> EXERCISE OBJECTIVE: Print nothing but the lines below starting at the line that holds "brown brick G1:H2" and ending at the line that holds "red brick D8 level 2 -> red plate D8 level 2", including both, each exactly as written.
· · · ·
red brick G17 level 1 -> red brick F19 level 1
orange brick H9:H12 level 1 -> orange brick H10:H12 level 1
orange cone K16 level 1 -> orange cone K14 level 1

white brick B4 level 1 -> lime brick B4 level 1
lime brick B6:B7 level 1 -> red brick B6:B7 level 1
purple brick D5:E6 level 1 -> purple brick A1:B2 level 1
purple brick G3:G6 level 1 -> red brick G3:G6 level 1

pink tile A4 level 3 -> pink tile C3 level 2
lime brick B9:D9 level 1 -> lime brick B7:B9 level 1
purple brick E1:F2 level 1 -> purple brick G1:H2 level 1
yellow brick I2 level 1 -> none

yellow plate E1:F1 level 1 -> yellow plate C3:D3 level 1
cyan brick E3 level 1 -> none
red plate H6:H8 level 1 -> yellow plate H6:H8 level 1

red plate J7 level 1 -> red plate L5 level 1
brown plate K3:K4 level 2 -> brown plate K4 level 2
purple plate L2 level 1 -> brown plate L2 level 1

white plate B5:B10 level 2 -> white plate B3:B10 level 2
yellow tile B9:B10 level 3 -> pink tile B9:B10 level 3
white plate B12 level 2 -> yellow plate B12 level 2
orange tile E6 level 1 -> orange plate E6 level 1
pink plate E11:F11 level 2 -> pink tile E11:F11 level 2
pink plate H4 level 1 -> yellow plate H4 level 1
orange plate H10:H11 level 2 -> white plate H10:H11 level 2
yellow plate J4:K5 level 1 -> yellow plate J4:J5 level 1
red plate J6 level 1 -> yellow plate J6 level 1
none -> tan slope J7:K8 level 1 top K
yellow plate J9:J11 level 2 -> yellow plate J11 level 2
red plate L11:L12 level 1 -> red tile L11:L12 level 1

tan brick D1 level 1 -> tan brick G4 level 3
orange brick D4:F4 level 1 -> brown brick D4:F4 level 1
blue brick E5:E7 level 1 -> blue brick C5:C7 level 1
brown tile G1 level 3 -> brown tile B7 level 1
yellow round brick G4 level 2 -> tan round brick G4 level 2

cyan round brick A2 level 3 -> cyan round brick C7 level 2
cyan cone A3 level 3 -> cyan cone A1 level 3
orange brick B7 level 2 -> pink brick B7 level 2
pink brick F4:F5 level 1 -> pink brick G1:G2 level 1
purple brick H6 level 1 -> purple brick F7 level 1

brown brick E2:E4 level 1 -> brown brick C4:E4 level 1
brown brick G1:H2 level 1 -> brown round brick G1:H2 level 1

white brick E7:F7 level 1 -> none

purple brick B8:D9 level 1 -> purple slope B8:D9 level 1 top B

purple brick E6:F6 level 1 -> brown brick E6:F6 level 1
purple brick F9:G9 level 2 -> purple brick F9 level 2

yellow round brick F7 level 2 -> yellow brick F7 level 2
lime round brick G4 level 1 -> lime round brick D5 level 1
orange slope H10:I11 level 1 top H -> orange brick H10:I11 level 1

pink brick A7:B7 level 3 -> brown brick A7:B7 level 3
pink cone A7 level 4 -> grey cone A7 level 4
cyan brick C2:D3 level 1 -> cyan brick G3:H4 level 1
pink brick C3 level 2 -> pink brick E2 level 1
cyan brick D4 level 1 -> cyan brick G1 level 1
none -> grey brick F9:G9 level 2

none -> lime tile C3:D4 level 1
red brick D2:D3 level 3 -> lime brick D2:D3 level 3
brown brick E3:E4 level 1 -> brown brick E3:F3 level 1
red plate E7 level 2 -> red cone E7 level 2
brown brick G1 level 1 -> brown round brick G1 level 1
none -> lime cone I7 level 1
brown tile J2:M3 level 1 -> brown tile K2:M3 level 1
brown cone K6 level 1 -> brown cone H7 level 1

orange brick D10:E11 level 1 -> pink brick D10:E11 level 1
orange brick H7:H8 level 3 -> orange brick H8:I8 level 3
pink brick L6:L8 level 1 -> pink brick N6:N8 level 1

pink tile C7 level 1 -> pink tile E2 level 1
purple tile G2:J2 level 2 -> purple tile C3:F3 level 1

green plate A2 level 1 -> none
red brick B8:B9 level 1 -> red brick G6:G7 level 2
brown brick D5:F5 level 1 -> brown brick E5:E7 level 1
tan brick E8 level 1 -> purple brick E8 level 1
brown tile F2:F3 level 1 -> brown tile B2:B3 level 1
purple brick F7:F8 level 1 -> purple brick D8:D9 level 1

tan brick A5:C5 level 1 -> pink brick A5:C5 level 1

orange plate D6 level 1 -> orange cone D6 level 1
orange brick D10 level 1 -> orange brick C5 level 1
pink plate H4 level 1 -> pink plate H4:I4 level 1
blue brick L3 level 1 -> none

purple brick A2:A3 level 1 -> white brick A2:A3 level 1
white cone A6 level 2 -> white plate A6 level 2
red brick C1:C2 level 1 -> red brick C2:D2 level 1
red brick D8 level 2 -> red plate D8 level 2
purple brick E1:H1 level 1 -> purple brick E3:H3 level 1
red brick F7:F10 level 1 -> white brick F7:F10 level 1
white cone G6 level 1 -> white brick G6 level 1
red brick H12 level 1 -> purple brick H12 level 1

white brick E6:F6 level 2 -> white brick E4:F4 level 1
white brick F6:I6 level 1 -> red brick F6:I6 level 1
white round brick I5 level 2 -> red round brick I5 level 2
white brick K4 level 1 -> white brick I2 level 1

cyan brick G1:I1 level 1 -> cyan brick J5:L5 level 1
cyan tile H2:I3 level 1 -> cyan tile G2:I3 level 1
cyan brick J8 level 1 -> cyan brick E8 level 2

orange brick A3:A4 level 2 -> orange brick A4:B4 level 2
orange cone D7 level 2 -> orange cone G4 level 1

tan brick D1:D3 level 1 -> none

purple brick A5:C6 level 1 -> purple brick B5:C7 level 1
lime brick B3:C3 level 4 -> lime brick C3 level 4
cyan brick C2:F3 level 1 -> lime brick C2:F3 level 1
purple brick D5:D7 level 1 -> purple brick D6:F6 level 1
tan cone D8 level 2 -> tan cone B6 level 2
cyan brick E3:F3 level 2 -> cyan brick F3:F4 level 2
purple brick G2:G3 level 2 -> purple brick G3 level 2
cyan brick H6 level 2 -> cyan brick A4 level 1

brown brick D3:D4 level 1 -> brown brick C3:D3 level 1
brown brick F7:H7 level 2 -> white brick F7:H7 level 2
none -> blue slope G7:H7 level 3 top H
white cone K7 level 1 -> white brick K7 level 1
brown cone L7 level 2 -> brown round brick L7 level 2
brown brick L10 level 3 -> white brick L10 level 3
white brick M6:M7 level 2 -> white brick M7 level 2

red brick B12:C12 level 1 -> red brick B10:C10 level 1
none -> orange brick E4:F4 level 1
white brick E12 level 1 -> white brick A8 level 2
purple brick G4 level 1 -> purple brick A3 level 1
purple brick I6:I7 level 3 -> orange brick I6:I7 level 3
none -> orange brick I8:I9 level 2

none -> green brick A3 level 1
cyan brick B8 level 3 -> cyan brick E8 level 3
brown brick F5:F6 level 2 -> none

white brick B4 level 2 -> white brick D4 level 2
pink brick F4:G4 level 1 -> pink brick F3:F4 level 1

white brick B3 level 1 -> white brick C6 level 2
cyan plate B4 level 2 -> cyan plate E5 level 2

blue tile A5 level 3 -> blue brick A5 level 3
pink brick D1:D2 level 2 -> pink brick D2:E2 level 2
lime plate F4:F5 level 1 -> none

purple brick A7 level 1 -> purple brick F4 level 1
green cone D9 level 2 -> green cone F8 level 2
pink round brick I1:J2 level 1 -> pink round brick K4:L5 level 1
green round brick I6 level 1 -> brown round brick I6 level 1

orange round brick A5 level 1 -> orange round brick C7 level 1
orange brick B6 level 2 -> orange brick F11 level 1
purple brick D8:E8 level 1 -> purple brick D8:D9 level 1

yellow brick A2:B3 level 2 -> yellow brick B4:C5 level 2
· · · ·
> ANSWER TO THE PROBLEM:
brown brick G1:H2 level 1 -> brown round brick G1:H2 level 1

white brick E7:F7 level 1 -> none

purple brick B8:D9 level 1 -> purple slope B8:D9 level 1 top B

purple brick E6:F6 level 1 -> brown brick E6:F6 level 1
purple brick F9:G9 level 2 -> purple brick F9 level 2

yellow round brick F7 level 2 -> yellow brick F7 level 2
lime round brick G4 level 1 -> lime round brick D5 level 1
orange slope H10:I11 level 1 top H -> orange brick H10:I11 level 1

pink brick A7:B7 level 3 -> brown brick A7:B7 level 3
pink cone A7 level 4 -> grey cone A7 level 4
cyan brick C2:D3 level 1 -> cyan brick G3:H4 level 1
pink brick C3 level 2 -> pink brick E2 level 1
cyan brick D4 level 1 -> cyan brick G1 level 1
none -> grey brick F9:G9 level 2

none -> lime tile C3:D4 level 1
red brick D2:D3 level 3 -> lime brick D2:D3 level 3
brown brick E3:E4 level 1 -> brown brick E3:F3 level 1
red plate E7 level 2 -> red cone E7 level 2
brown brick G1 level 1 -> brown round brick G1 level 1
none -> lime cone I7 level 1
brown tile J2:M3 level 1 -> brown tile K2:M3 level 1
brown cone K6 level 1 -> brown cone H7 level 1

orange brick D10:E11 level 1 -> pink brick D10:E11 level 1
orange brick H7:H8 level 3 -> orange brick H8:I8 level 3
pink brick L6:L8 level 1 -> pink brick N6:N8 level 1

pink tile C7 level 1 -> pink tile E2 level 1
purple tile G2:J2 level 2 -> purple tile C3:F3 level 1

green plate A2 level 1 -> none
red brick B8:B9 level 1 -> red brick G6:G7 level 2
brown brick D5:F5 level 1 -> brown brick E5:E7 level 1
tan brick E8 level 1 -> purple brick E8 level 1
brown tile F2:F3 level 1 -> brown tile B2:B3 level 1
purple brick F7:F8 level 1 -> purple brick D8:D9 level 1

tan brick A5:C5 level 1 -> pink brick A5:C5 level 1

orange plate D6 level 1 -> orange cone D6 level 1
orange brick D10 level 1 -> orange brick C5 level 1
pink plate H4 level 1 -> pink plate H4:I4 level 1
blue brick L3 level 1 -> none

purple brick A2:A3 level 1 -> white brick A2:A3 level 1
white cone A6 level 2 -> white plate A6 level 2
red brick C1:C2 level 1 -> red brick C2:D2 level 1
red brick D8 level 2 -> red plate D8 level 2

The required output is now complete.